Copy out the portion of the records below that begins with the line containing "TSA: 4:16 -> 10:54" and ends with the line containing "16: 5:50 -> 8:08", keeping both of those lines. Leave the pictures out of your copy.

TASK MATERIAL:
----
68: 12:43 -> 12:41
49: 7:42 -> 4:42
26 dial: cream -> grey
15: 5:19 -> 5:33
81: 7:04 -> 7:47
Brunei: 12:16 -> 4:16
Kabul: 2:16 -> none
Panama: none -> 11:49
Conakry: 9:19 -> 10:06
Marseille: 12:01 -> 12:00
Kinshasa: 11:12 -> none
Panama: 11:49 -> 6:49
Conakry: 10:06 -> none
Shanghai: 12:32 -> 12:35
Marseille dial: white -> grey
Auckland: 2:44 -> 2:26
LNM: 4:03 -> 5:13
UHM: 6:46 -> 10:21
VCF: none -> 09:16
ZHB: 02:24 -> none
----
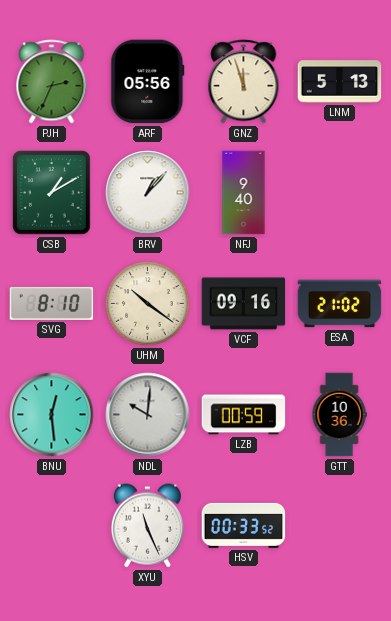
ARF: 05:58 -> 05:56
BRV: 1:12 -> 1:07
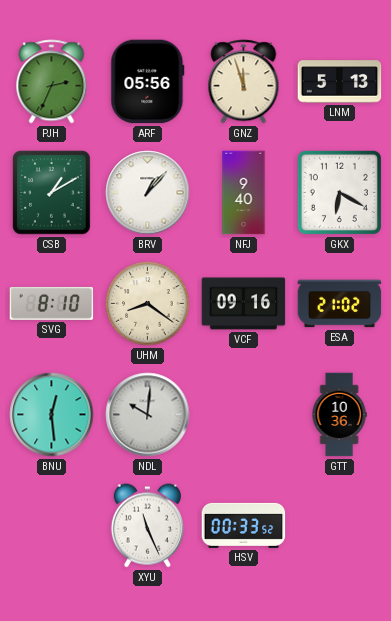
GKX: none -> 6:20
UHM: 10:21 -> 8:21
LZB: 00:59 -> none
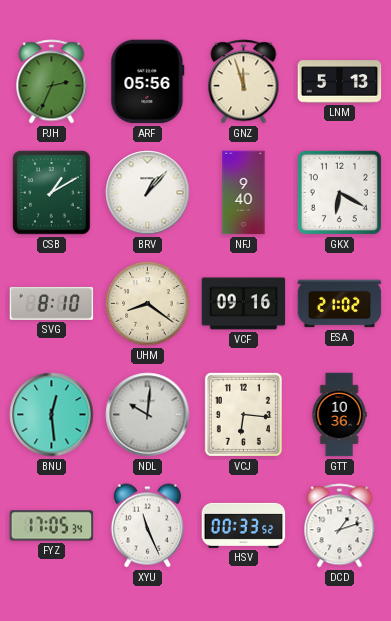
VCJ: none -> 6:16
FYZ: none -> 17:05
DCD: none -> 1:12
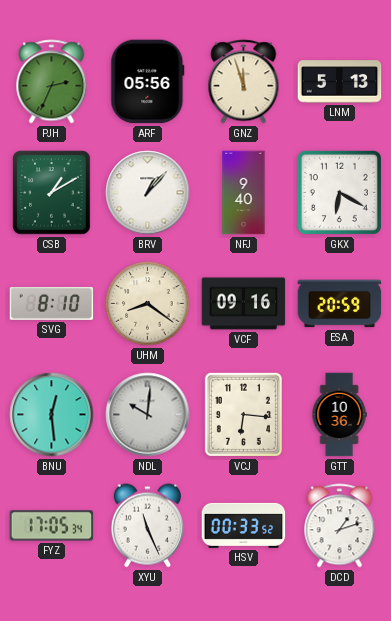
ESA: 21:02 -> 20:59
----
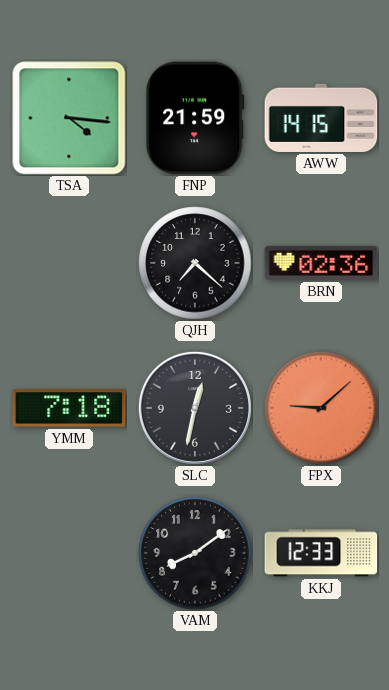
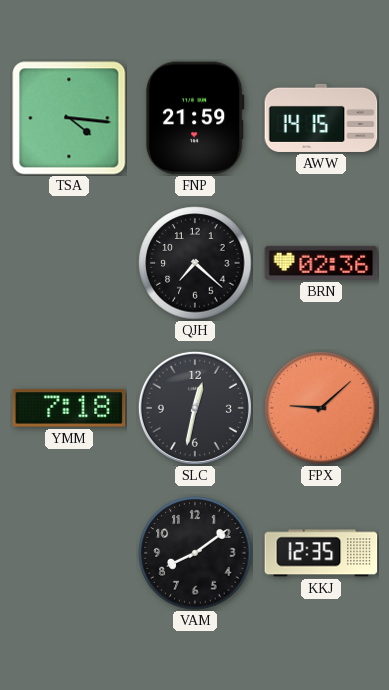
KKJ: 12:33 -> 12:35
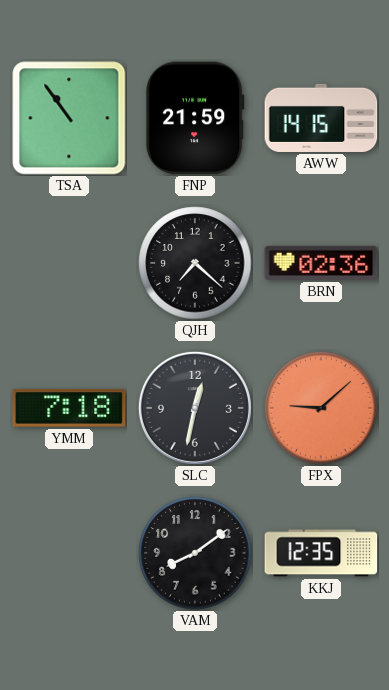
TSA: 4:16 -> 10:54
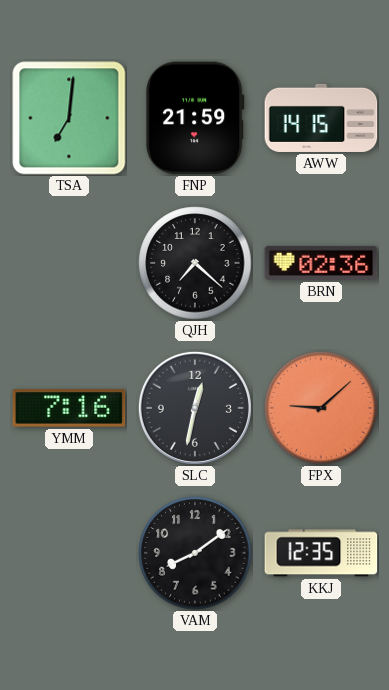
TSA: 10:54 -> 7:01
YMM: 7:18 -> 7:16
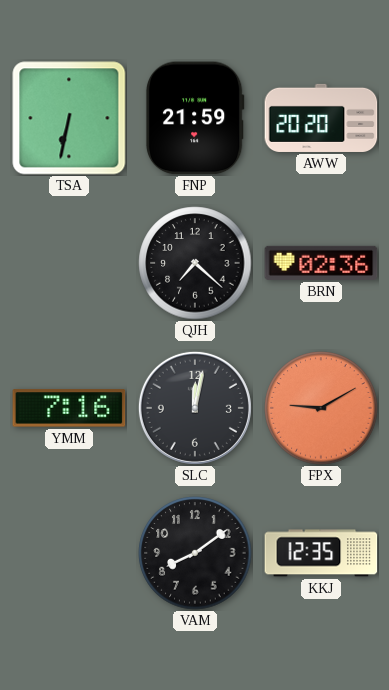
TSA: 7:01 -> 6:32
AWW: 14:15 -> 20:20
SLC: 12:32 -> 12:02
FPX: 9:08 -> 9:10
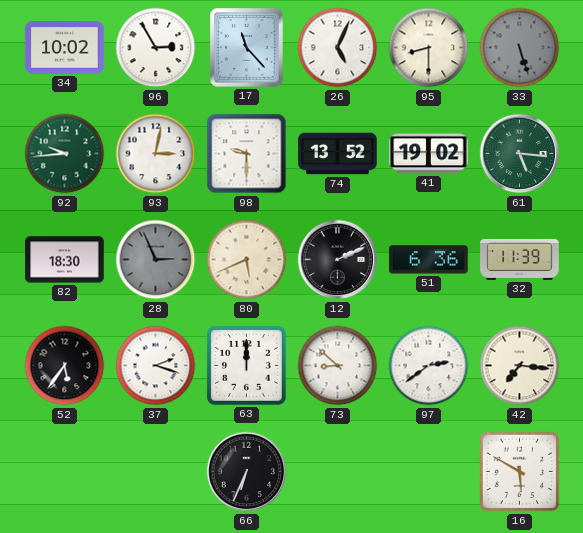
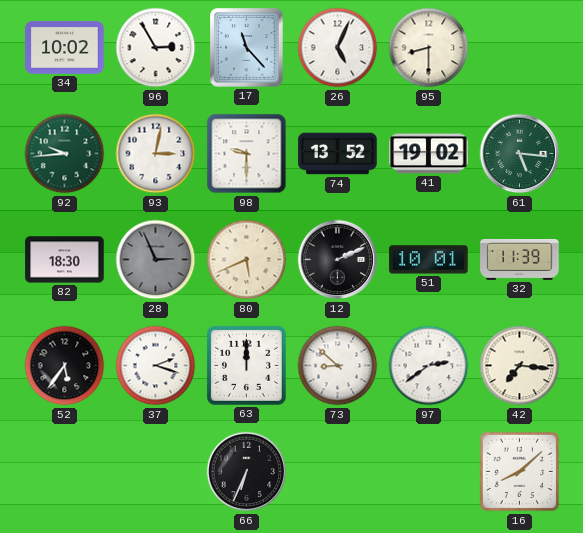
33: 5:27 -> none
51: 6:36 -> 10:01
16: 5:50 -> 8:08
----
WRITTEN ANSWER:
TSA: 4:16 -> 10:54
TSA: 10:54 -> 7:01
YMM: 7:18 -> 7:16
TSA: 7:01 -> 6:32
AWW: 14:15 -> 20:20
SLC: 12:32 -> 12:02
FPX: 9:08 -> 9:10
33: 5:27 -> none
51: 6:36 -> 10:01
16: 5:50 -> 8:08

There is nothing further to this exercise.